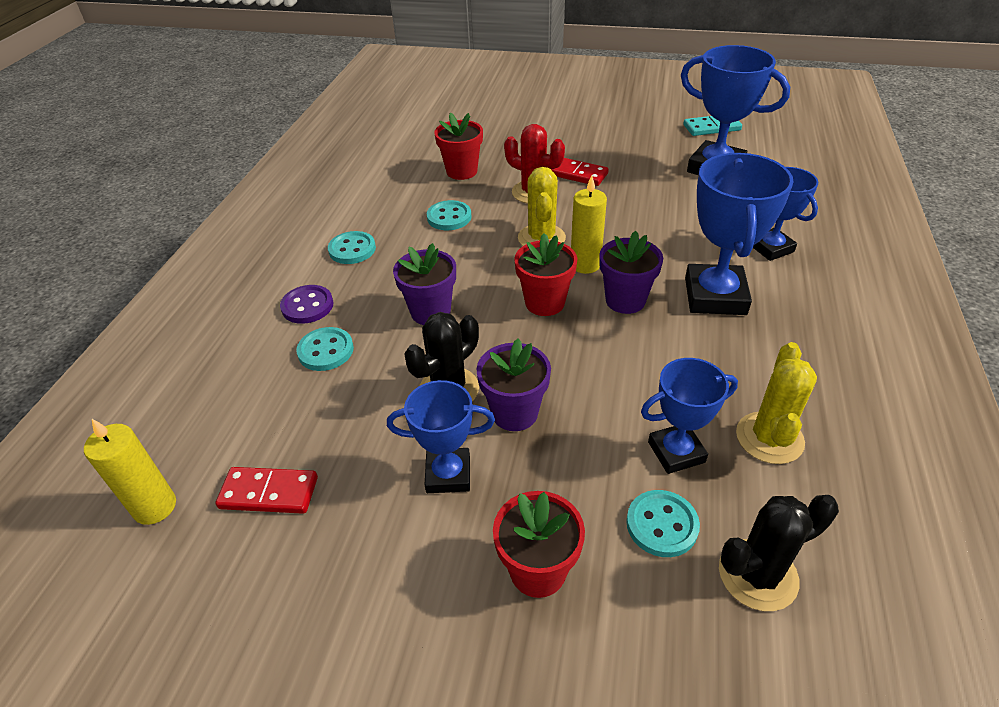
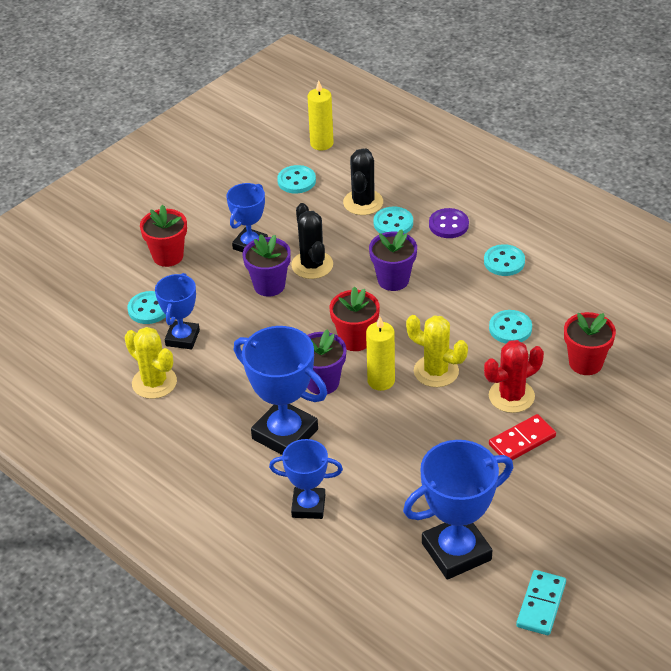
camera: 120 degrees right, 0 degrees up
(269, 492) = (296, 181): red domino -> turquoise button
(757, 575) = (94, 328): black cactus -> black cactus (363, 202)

§

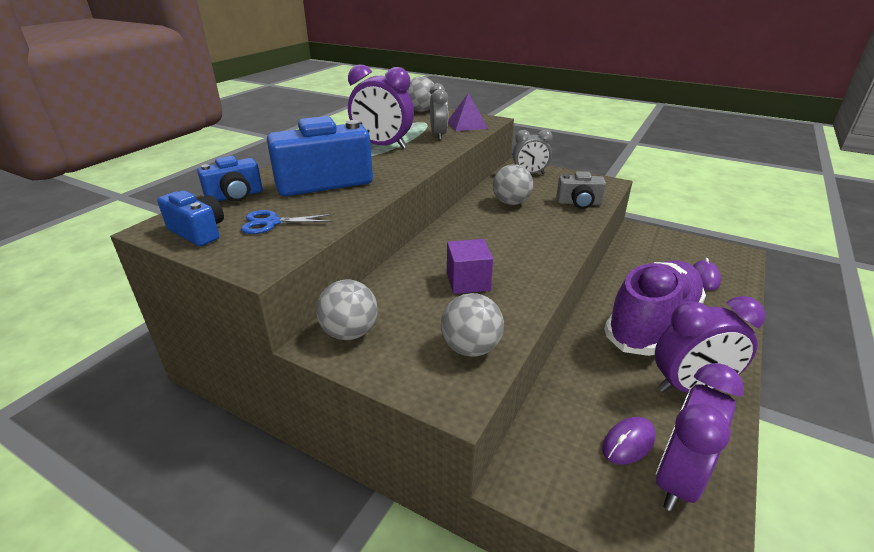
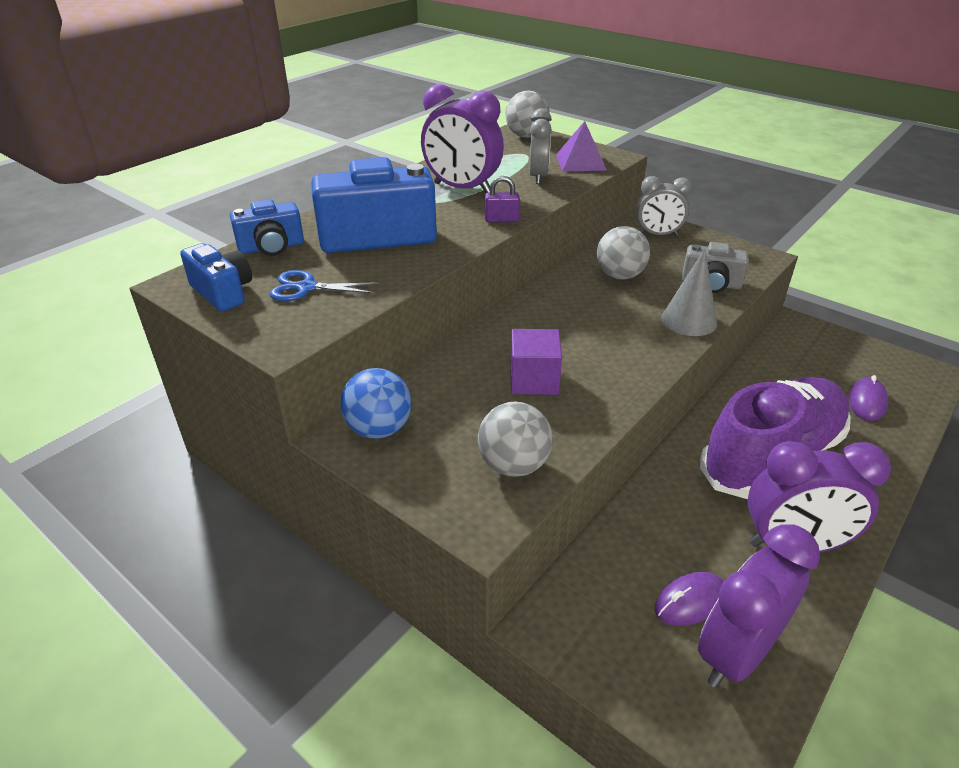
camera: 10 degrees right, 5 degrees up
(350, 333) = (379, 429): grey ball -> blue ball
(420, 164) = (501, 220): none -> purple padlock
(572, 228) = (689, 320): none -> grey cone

§

* TASK DETAILS
Filter the records down to the lines that contain the string "none", and copy those lines.

* OUTPUT FOR THIS TASK
(420, 164) = (501, 220): none -> purple padlock
(572, 228) = (689, 320): none -> grey cone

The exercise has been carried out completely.